**AVAILABLE DATA:**

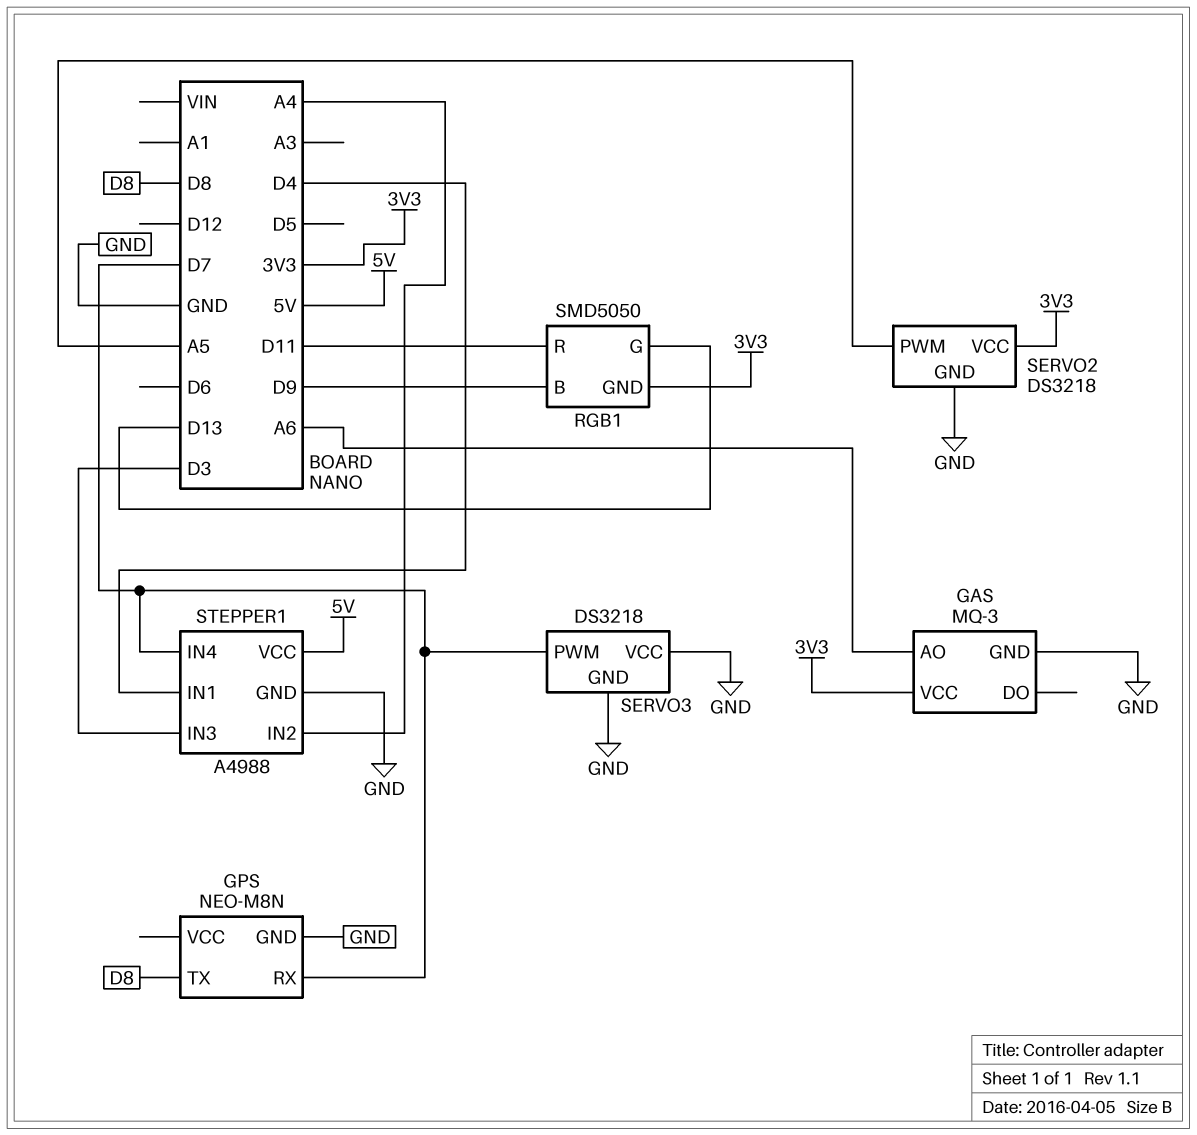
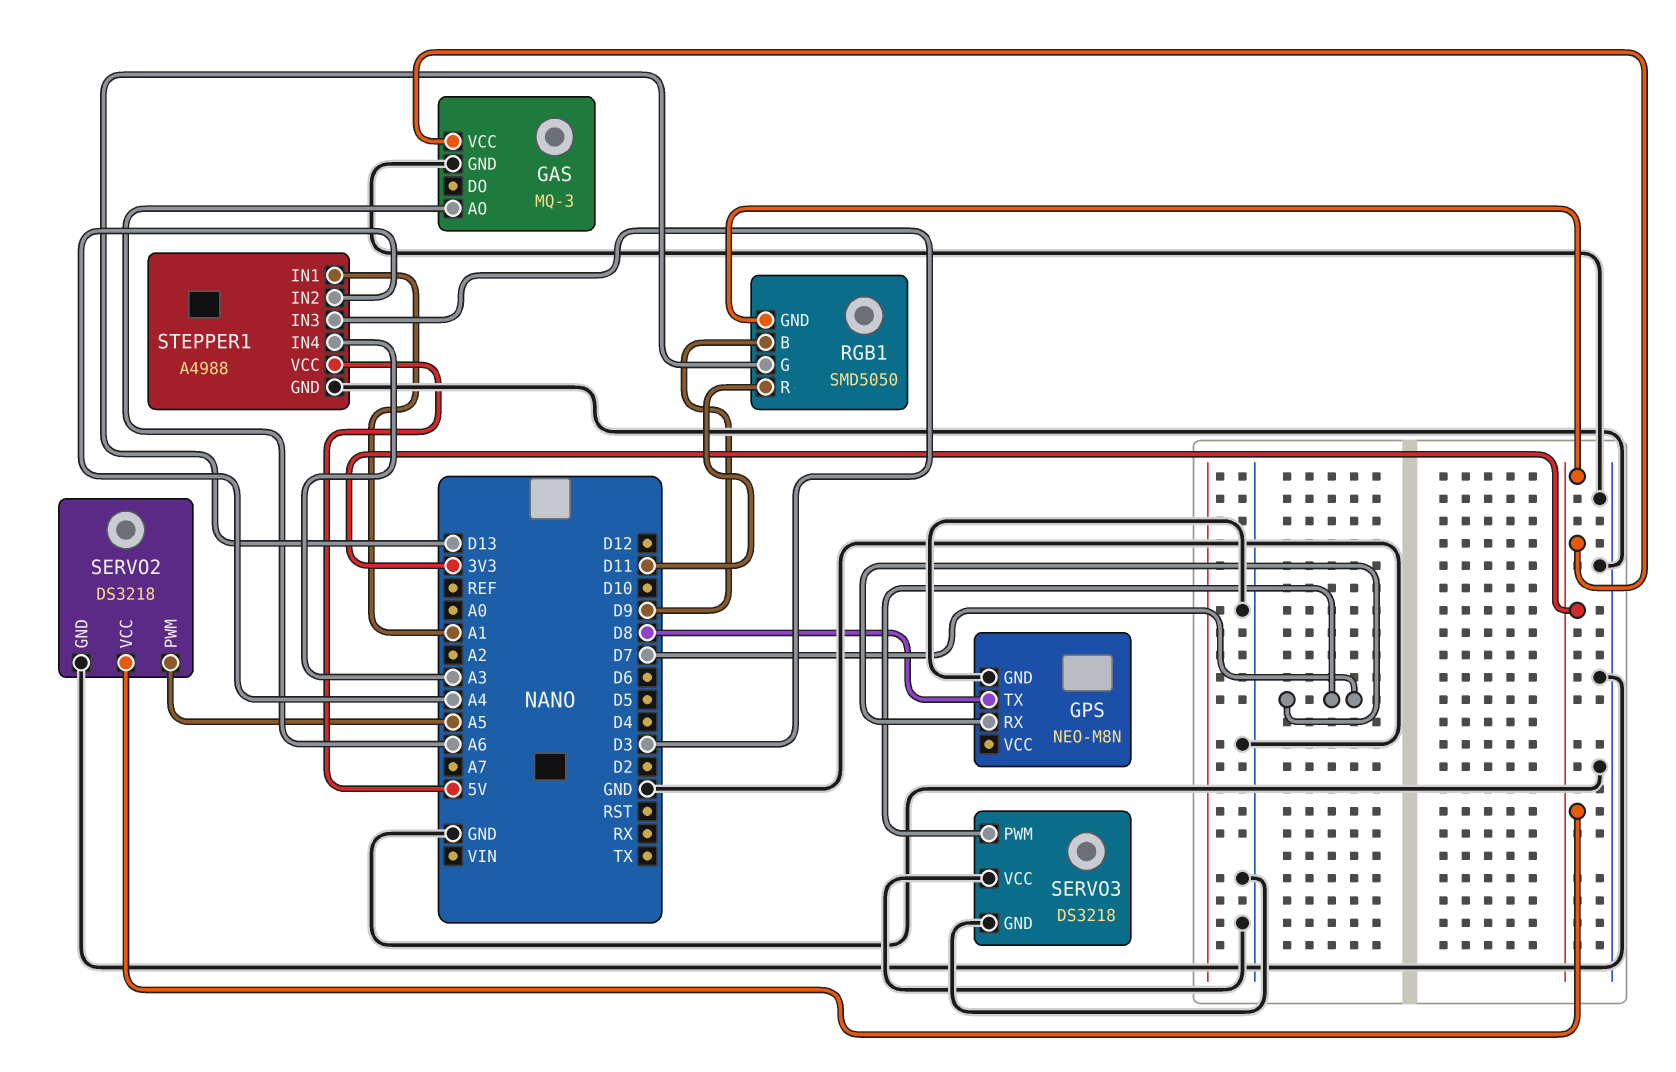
STEPPER1 pin IN1: D4 -> A1
STEPPER1 pin IN4: D7 -> A3

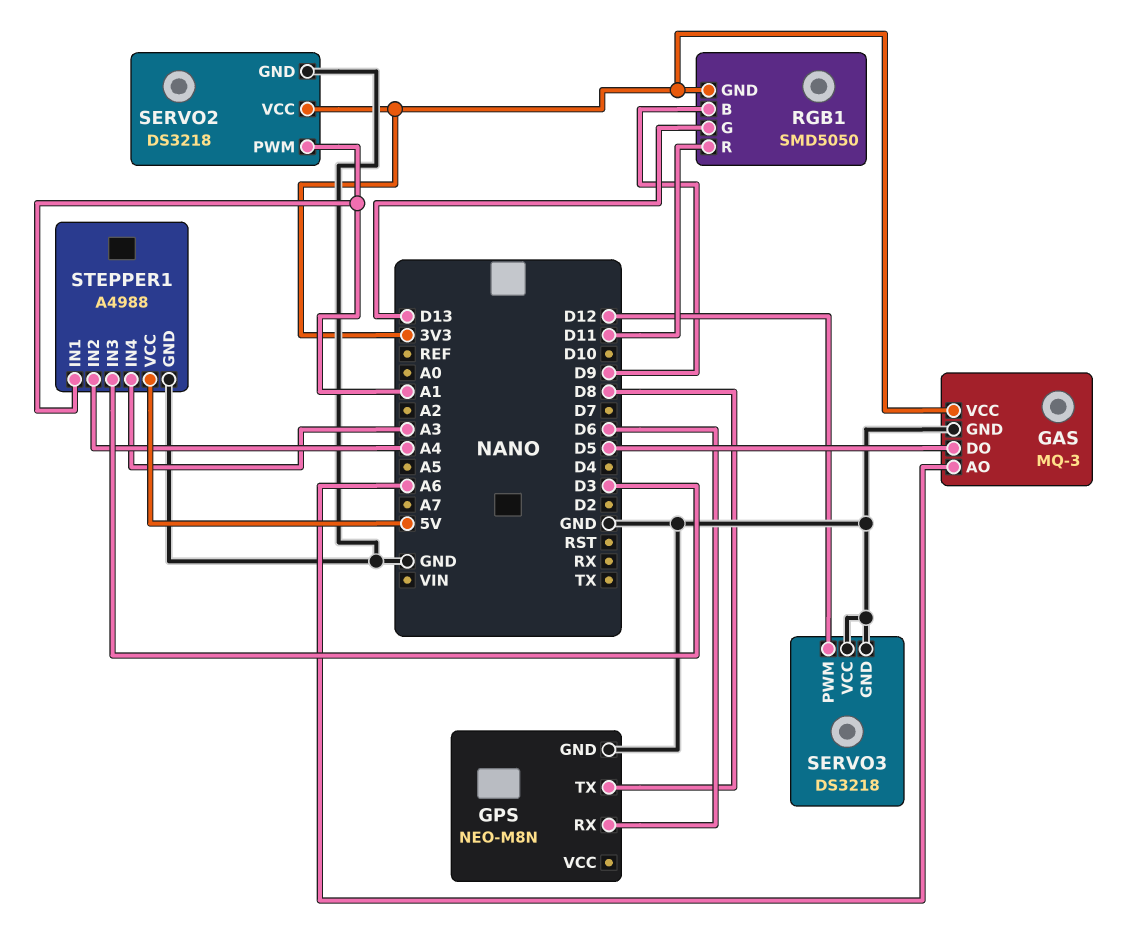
GAS pin DO: none -> D5
GPS pin RX: D7 -> D6
SERVO2 pin PWM: A5 -> A1
SERVO3 pin PWM: D7 -> D12

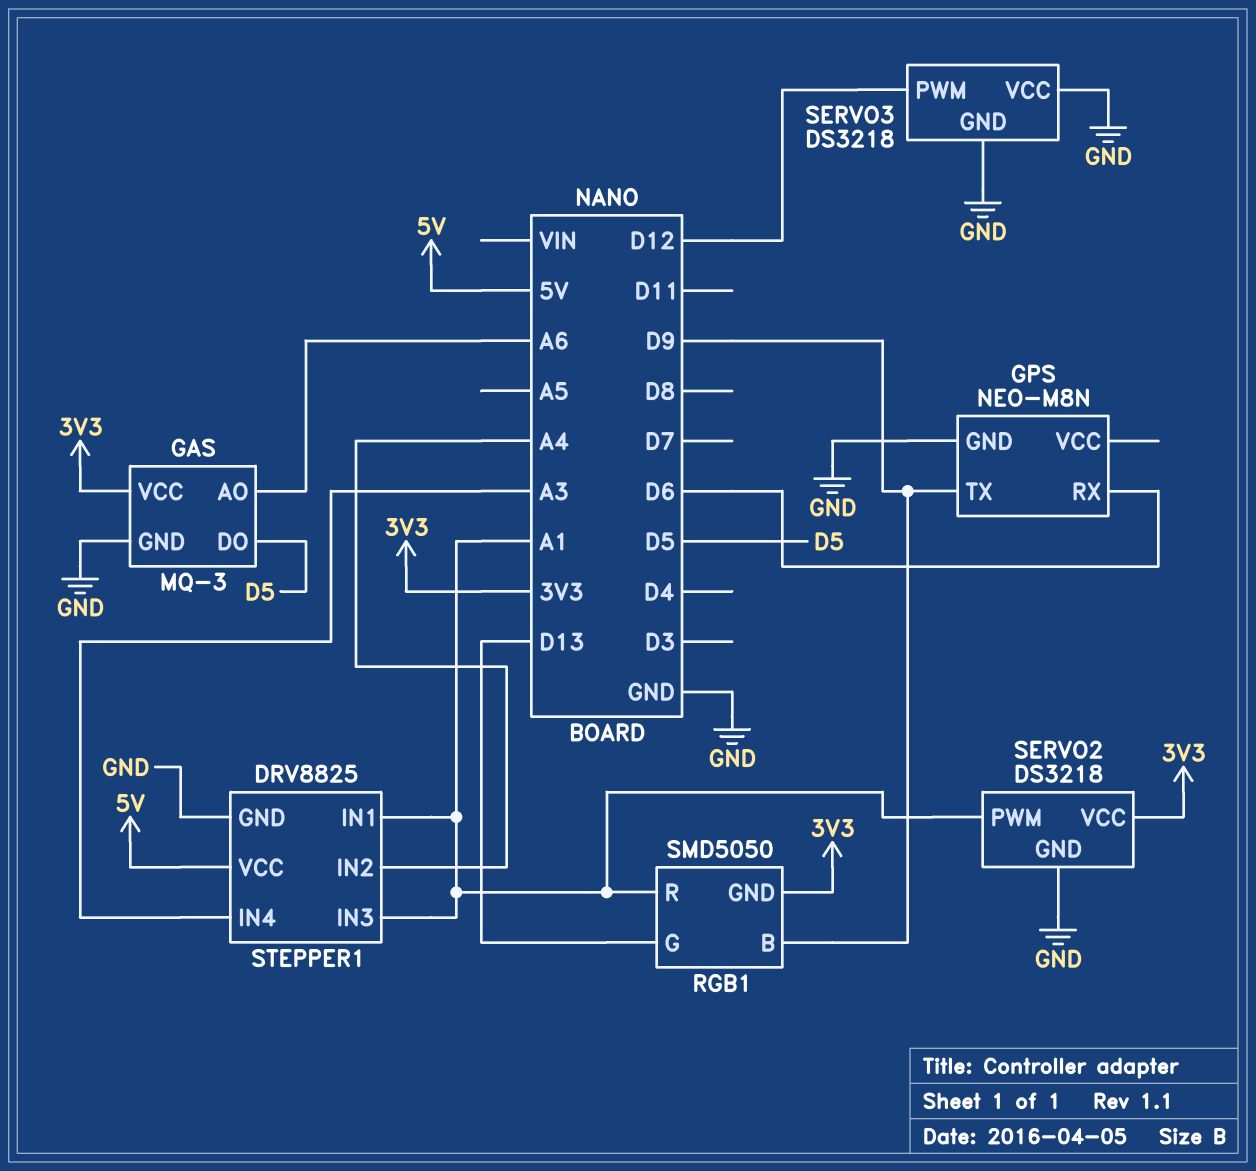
GPS pin TX: D8 -> D9
RGB1 pin R: D11 -> A1
STEPPER1: A4988 -> DRV8825
STEPPER1 pin IN3: D3 -> A1

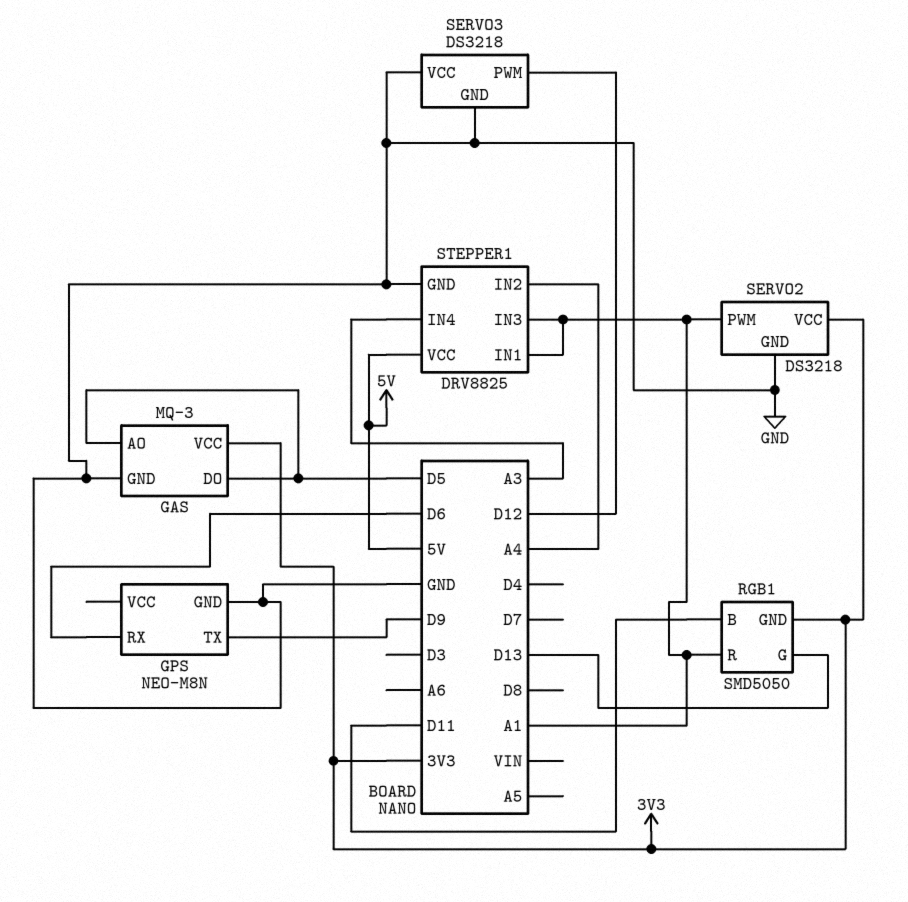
GAS pin AO: A6 -> D5
RGB1 pin B: D9 -> D11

**WHAT TO PRODUCE:** Word for word, repeat the data above with the pictures left out.

**PROBLEM SOLUTION:**
STEPPER1 pin IN1: D4 -> A1
STEPPER1 pin IN4: D7 -> A3

GAS pin DO: none -> D5
GPS pin RX: D7 -> D6
SERVO2 pin PWM: A5 -> A1
SERVO3 pin PWM: D7 -> D12

GPS pin TX: D8 -> D9
RGB1 pin R: D11 -> A1
STEPPER1: A4988 -> DRV8825
STEPPER1 pin IN3: D3 -> A1

GAS pin AO: A6 -> D5
RGB1 pin B: D9 -> D11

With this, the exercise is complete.